ACTION ITEM:
Once you find the line with "none -> purple plate I4 level 1" in the entries below, return exactly every line from it through the line with "none -> purple brick I6 level 1".

─── GIVEN ENTRIES ───

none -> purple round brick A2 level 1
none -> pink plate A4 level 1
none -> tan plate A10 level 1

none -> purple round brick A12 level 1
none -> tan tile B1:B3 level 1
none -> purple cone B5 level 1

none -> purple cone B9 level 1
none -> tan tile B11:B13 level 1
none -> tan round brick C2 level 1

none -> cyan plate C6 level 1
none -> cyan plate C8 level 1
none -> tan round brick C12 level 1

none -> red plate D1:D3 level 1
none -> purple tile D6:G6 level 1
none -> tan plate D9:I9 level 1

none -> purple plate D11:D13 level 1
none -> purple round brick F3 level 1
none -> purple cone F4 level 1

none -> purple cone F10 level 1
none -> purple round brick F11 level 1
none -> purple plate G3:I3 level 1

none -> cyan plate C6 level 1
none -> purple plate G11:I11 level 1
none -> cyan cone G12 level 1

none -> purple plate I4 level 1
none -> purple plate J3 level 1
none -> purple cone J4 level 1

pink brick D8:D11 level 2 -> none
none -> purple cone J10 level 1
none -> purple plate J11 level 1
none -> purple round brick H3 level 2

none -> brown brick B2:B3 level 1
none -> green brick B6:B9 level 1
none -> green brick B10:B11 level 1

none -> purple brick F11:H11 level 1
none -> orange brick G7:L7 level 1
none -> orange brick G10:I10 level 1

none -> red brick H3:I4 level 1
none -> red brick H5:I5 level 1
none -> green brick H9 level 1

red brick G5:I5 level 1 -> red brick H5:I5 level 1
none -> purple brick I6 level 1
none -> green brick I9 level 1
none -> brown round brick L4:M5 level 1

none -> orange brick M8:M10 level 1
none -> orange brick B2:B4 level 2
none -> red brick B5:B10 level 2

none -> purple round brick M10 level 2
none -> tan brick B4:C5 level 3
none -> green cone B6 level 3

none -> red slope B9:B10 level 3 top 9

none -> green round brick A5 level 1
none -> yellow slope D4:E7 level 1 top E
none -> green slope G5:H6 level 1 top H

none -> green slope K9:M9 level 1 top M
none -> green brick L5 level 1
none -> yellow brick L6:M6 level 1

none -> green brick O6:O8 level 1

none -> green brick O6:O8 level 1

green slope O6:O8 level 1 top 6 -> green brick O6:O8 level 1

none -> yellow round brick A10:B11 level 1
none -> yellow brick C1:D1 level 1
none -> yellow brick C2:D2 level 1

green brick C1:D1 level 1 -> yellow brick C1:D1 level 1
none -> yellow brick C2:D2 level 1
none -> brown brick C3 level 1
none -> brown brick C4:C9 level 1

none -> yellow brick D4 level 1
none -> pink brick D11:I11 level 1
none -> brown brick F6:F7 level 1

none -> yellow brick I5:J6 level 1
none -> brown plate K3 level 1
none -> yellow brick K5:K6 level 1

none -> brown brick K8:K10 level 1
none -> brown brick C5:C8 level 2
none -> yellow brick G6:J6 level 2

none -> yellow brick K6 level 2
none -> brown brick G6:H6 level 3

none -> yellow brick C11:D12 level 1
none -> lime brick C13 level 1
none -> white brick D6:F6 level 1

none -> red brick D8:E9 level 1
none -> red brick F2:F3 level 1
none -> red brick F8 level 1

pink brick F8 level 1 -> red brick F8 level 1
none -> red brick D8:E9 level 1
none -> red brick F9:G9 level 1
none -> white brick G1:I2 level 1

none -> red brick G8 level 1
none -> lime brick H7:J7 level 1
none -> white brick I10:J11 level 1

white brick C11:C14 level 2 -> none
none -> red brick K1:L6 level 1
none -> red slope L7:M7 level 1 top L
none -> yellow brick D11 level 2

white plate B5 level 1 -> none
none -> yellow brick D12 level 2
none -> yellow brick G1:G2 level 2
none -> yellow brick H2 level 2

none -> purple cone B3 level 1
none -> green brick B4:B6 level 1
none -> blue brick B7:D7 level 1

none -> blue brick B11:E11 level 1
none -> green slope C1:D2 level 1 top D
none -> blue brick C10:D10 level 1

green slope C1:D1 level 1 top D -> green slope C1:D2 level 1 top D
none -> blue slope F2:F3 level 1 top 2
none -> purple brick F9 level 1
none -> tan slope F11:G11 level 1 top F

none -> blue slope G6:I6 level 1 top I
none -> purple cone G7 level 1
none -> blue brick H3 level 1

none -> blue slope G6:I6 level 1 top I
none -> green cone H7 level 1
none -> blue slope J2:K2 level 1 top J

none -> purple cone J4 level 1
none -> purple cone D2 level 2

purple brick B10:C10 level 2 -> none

───

RESPONSE TO THIS TASK:
none -> purple plate I4 level 1
none -> purple plate J3 level 1
none -> purple cone J4 level 1

pink brick D8:D11 level 2 -> none
none -> purple cone J10 level 1
none -> purple plate J11 level 1
none -> purple round brick H3 level 2

none -> brown brick B2:B3 level 1
none -> green brick B6:B9 level 1
none -> green brick B10:B11 level 1

none -> purple brick F11:H11 level 1
none -> orange brick G7:L7 level 1
none -> orange brick G10:I10 level 1

none -> red brick H3:I4 level 1
none -> red brick H5:I5 level 1
none -> green brick H9 level 1

red brick G5:I5 level 1 -> red brick H5:I5 level 1
none -> purple brick I6 level 1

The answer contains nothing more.